* [Scene images with change listings]
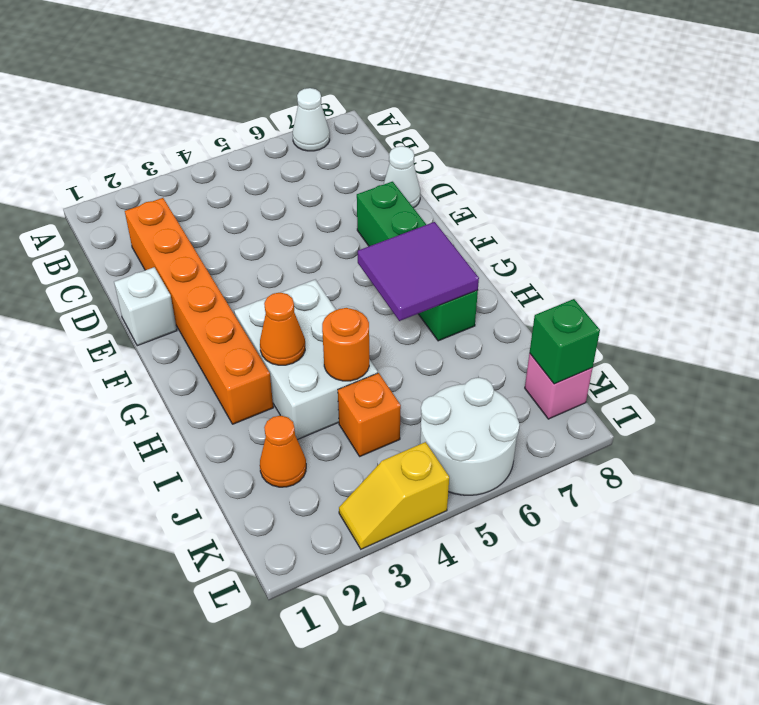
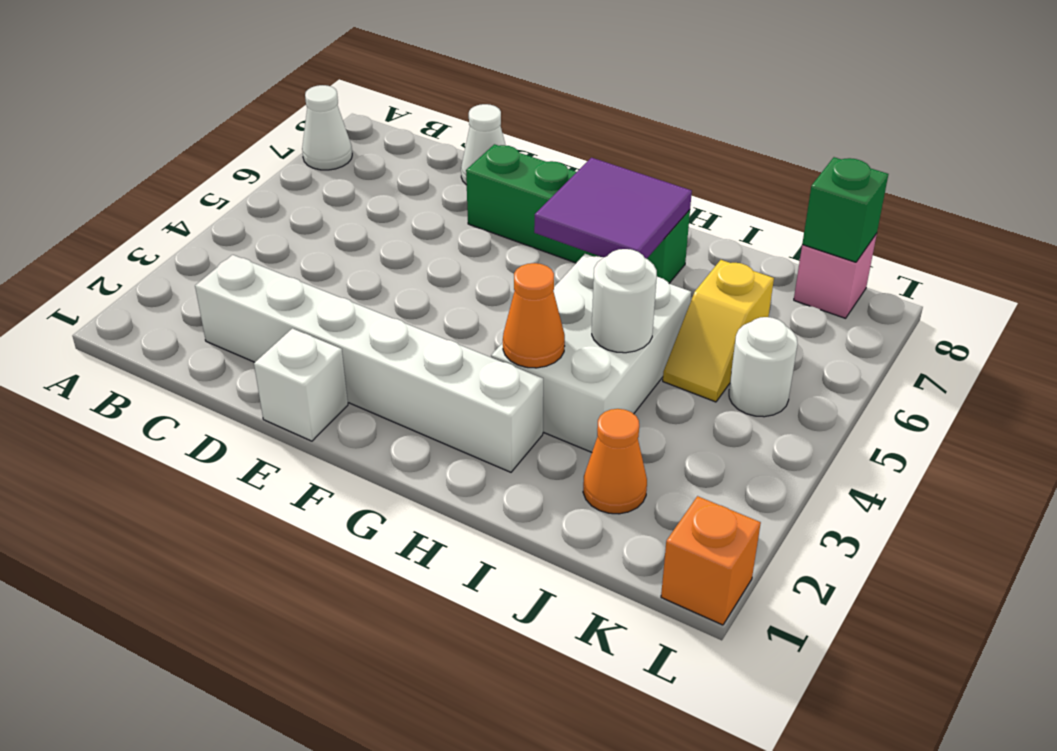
orange brick C2:H2 level 1 -> white brick C2:H2 level 1
white brick G3:I4 level 1 -> white brick H3:I5 level 1
orange round brick I4 level 2 -> white round brick I4 level 2
orange brick J4 level 1 -> orange brick L1 level 1
white round brick K5:L6 level 1 -> white round brick K5 level 1
yellow slope L3:L4 level 1 top 4 -> yellow slope J5:J6 level 1 top 6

* [TASK TO CARRY OUT] Only an exact copy of the lines from the top of the entries through the line with "white round brick K5:L6", both included, should be given, with all pictures omitted.

* [TASK SOLUTION]
orange brick C2:H2 level 1 -> white brick C2:H2 level 1
white brick G3:I4 level 1 -> white brick H3:I5 level 1
orange round brick I4 level 2 -> white round brick I4 level 2
orange brick J4 level 1 -> orange brick L1 level 1
white round brick K5:L6 level 1 -> white round brick K5 level 1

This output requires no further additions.